━━ Records ━━

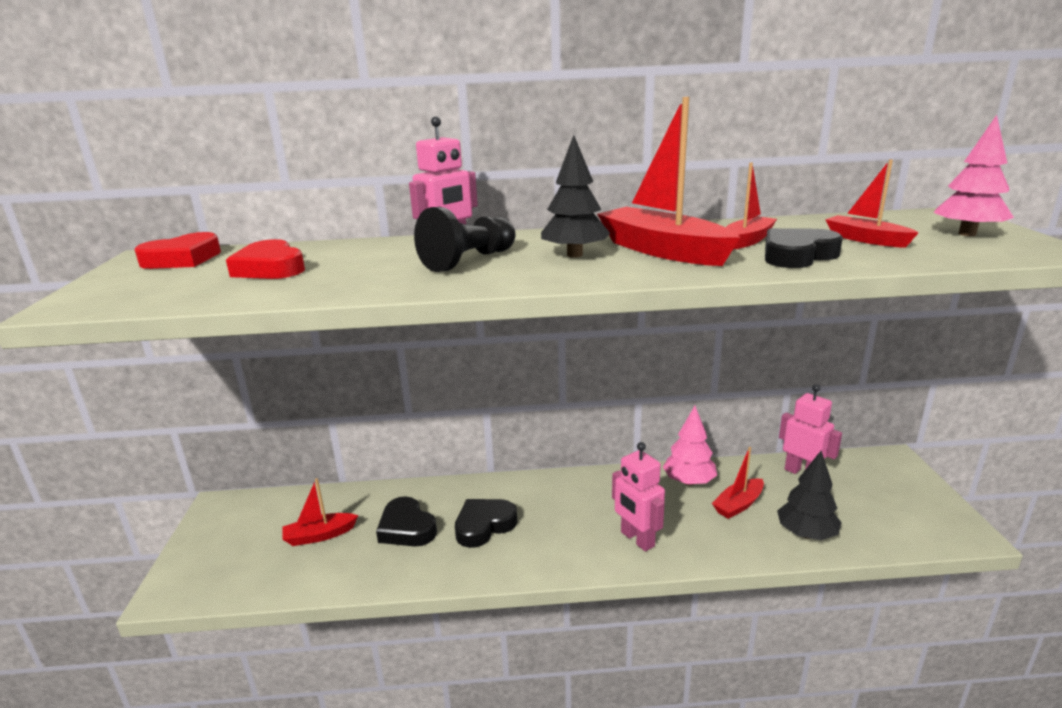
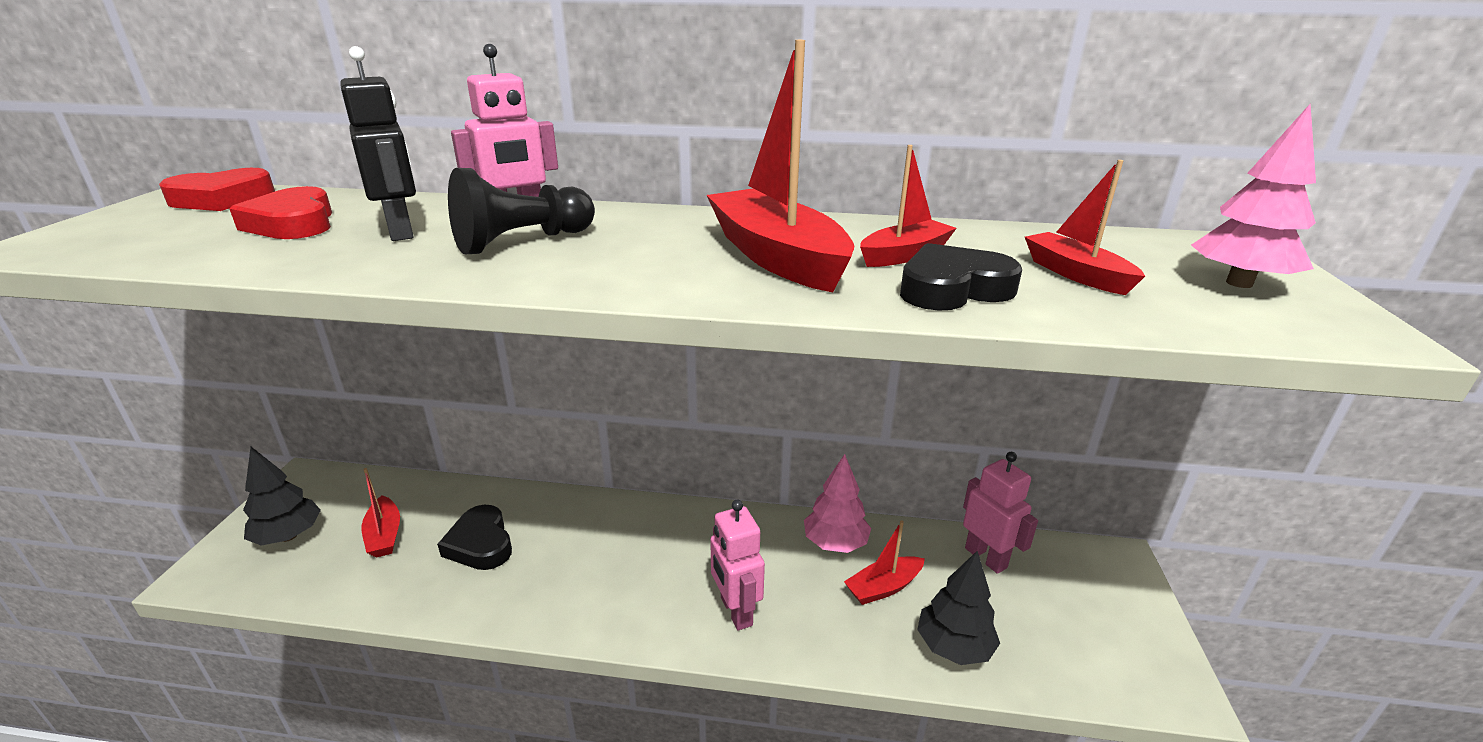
camera: 10 degrees right, 5 degrees up
(319, 535) = (384, 535): red boat -> red boat turned 105 degrees counterclockwise
(366, 264) = (401, 232): none -> black robot
(484, 526) = (566, 557): black heart -> none
(574, 255) = (658, 249): black tree -> black tree (289, 536)

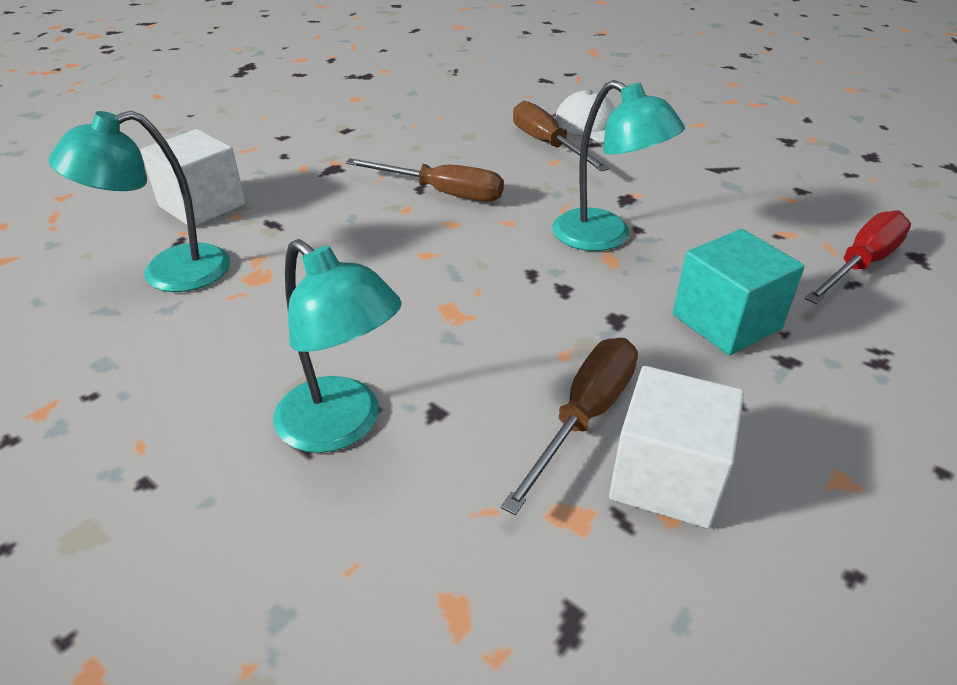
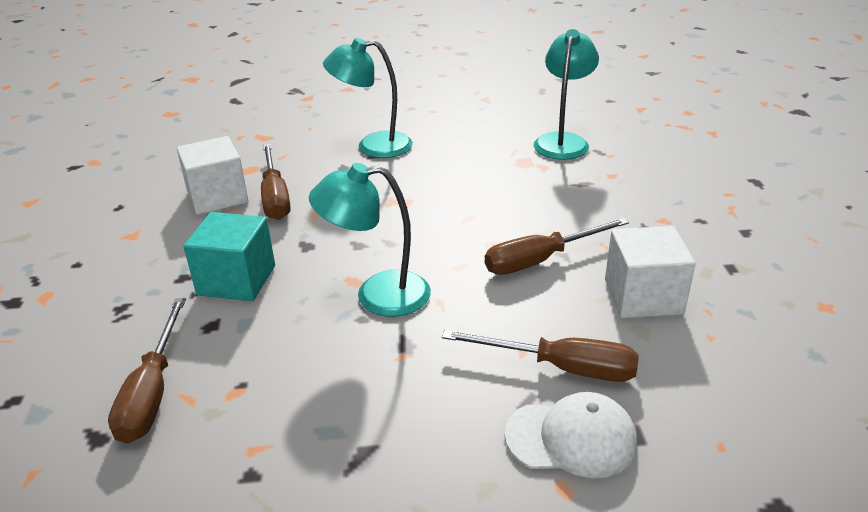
camera: 135 degrees right, 5 degrees down
(202, 205) = (642, 168): white cube -> white cube (643, 296)
(860, 265) = (152, 392): red screwdriver -> brown screwdriver

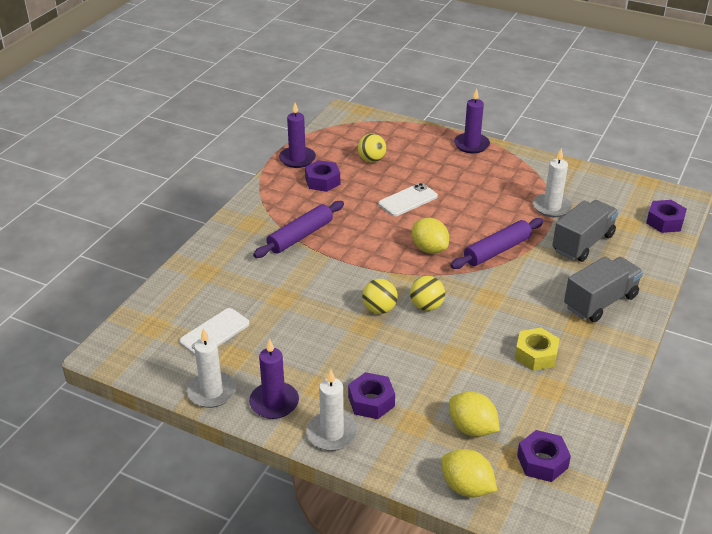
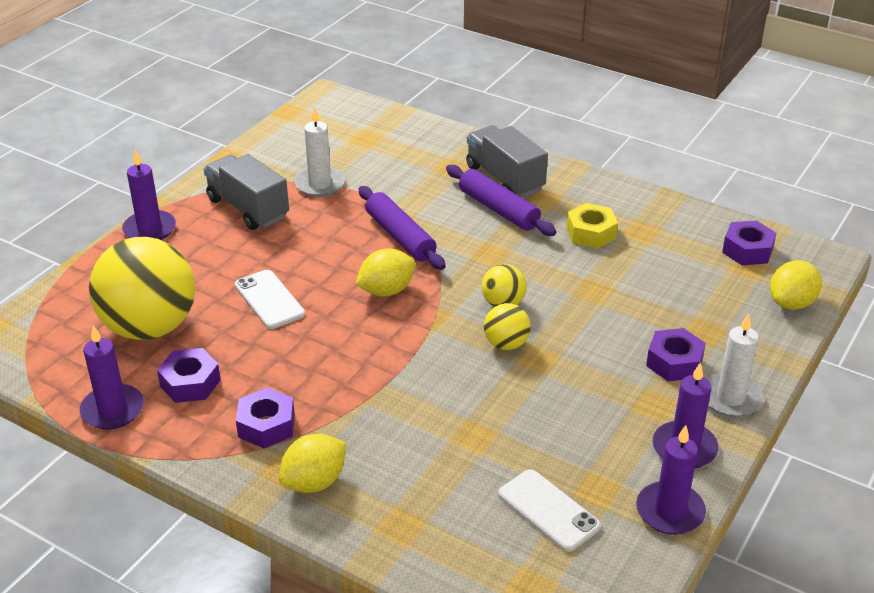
camera: 85 degrees left, 0 degrees up
(212, 392) = (670, 511): white candle -> purple candle
(300, 236) = (331, 413): purple rolling pin -> purple rolling pin (498, 209)
(371, 160) = (150, 327): yellow ball -> yellow ball, size x2.21
(472, 428) = (707, 290): yellow lemon -> yellow lemon (314, 482)
(583, 243) = (397, 173): grey truck -> grey truck (248, 208)
(664, 222) = (368, 115): purple nut -> purple nut (266, 425)

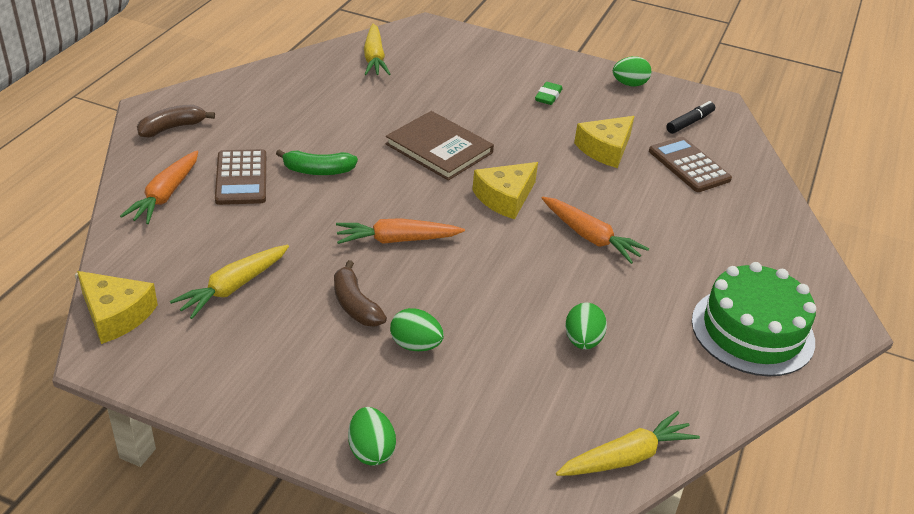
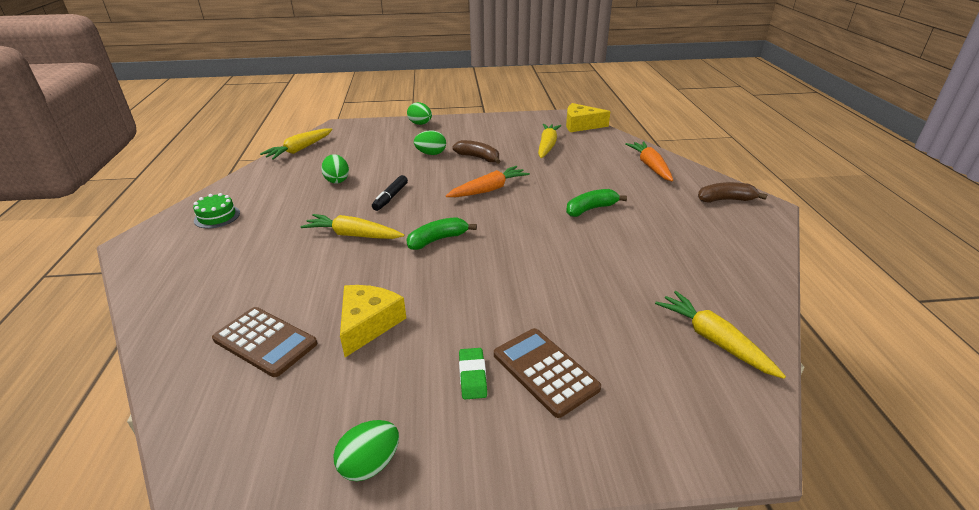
camera: 155 degrees right, 5 degrees down
(172, 128) = (725, 200): brown banana -> brown banana turned 120 degrees counterclockwise
(241, 178) = (628, 188): brown calculator -> brown calculator (545, 371)
(439, 148) = (527, 259): brown book -> none
(505, 198) = (438, 240): yellow cheese -> green banana
(590, 237) = (353, 235): orange carrot -> yellow carrot
(690, 122) = (263, 418): black marker -> black marker (390, 197)
(752, 331) = (217, 216): green cake -> green cake, size x0.48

━━━

▶ **About this task**
The line holding "(860, 265) = (152, 392): red" starts the copy and the line holding "(371, 160) = (150, 327): yellow" ends it. Repeat those two lines above and all between them exactly, leaving out pictures.

▶ **Answer space**
(860, 265) = (152, 392): red screwdriver -> brown screwdriver

camera: 85 degrees left, 0 degrees up
(212, 392) = (670, 511): white candle -> purple candle
(300, 236) = (331, 413): purple rolling pin -> purple rolling pin (498, 209)
(371, 160) = (150, 327): yellow ball -> yellow ball, size x2.21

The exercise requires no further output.